Problem details: Transcribe the tail of the listing: start at the line containing "D5: schottky SS14" and stop after the last line, keeping every character as is and adding nothing.

Records provided:
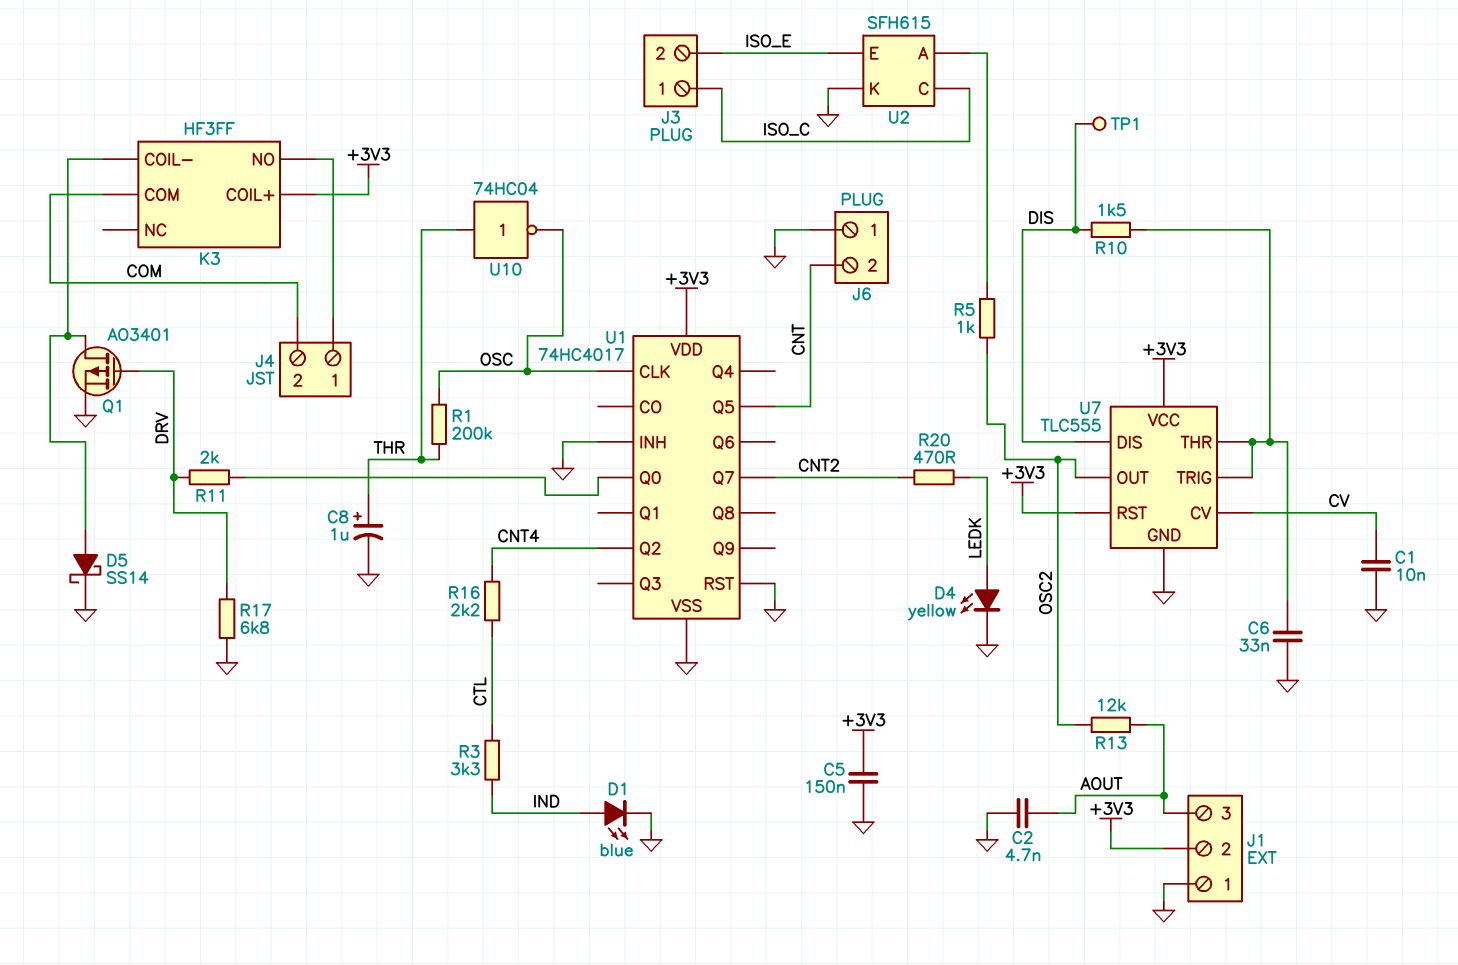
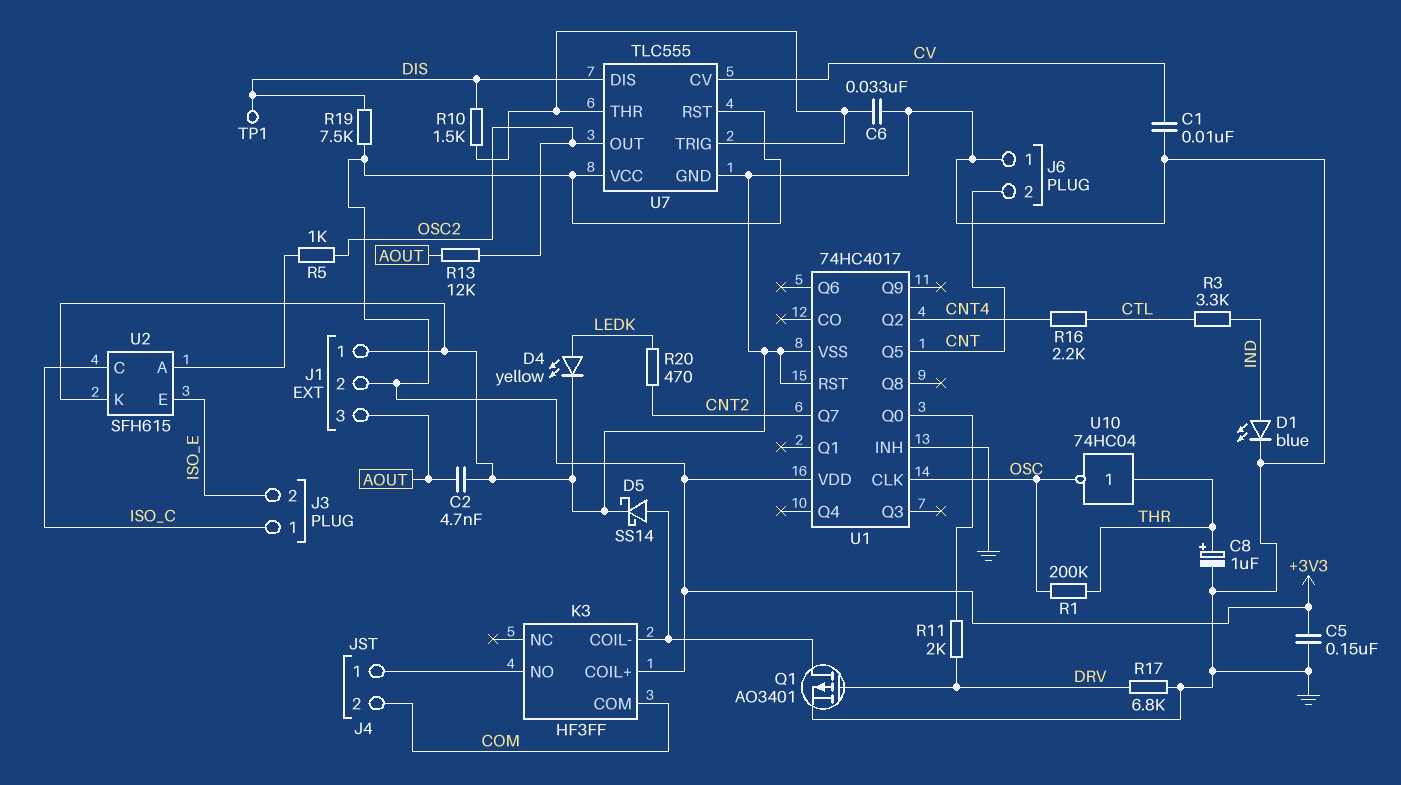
R19: none -> 7.5k (+3V3, DIS)

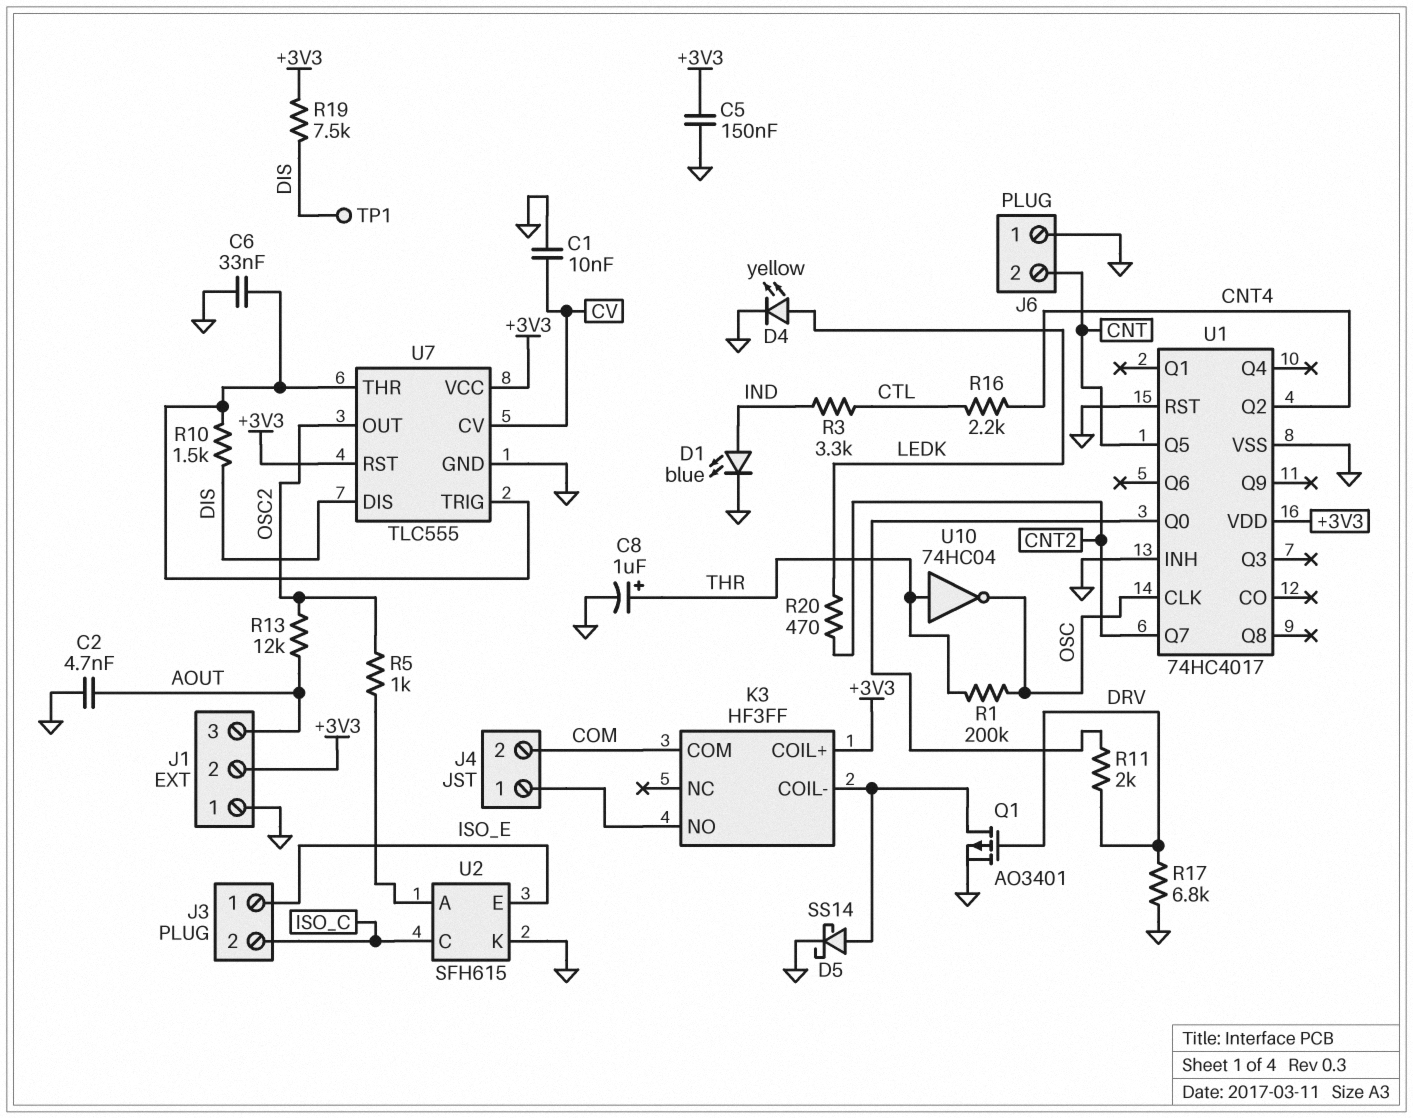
J3 pin 1: ISO_C -> ISO_E
J3 pin 2: ISO_E -> ISO_C

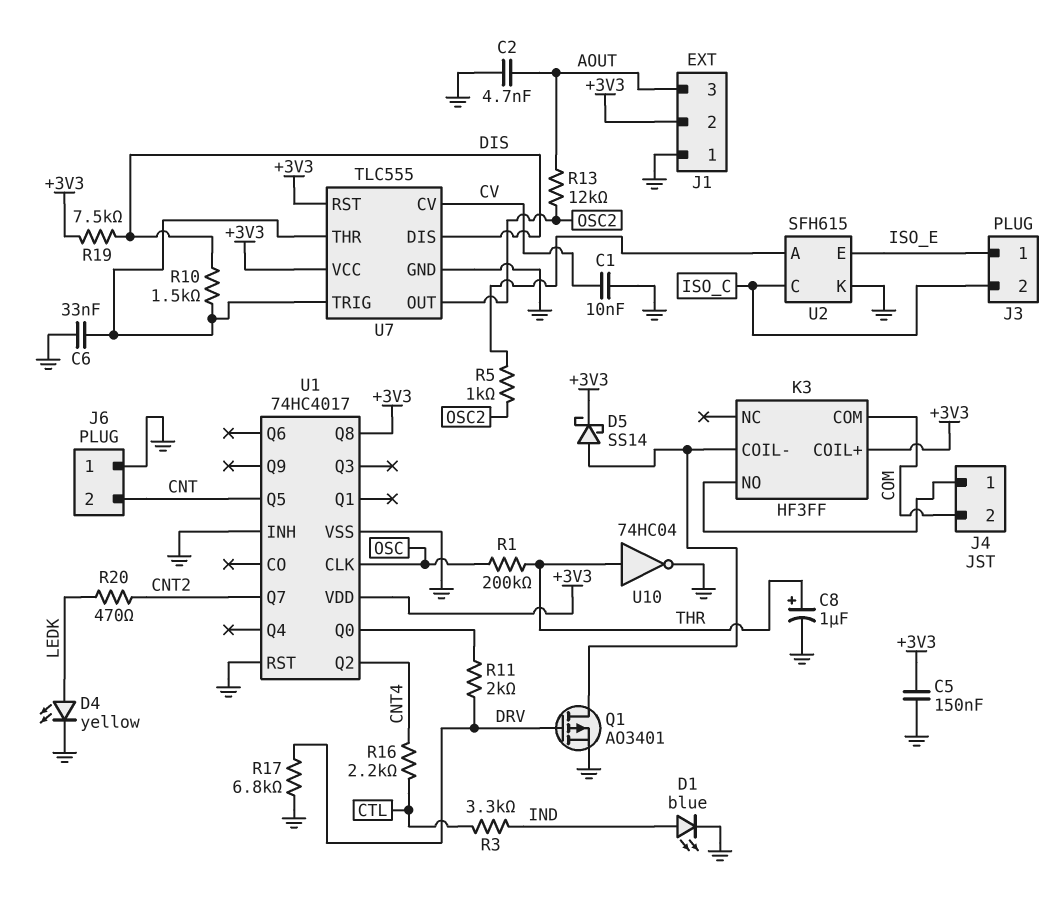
D5: schottky SS14 (A K3/COIL-, K GND) -> schottky SS14 (A K3/COIL-, K +3V3)
TP1: test point (DIS) -> none
U1 pin Q8: none -> +3V3
U10: NOT 74HC04 (in THR, out OSC) -> NOT 74HC04 (in THR, out GND)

Exercise result:
D5: schottky SS14 (A K3/COIL-, K GND) -> schottky SS14 (A K3/COIL-, K +3V3)
TP1: test point (DIS) -> none
U1 pin Q8: none -> +3V3
U10: NOT 74HC04 (in THR, out OSC) -> NOT 74HC04 (in THR, out GND)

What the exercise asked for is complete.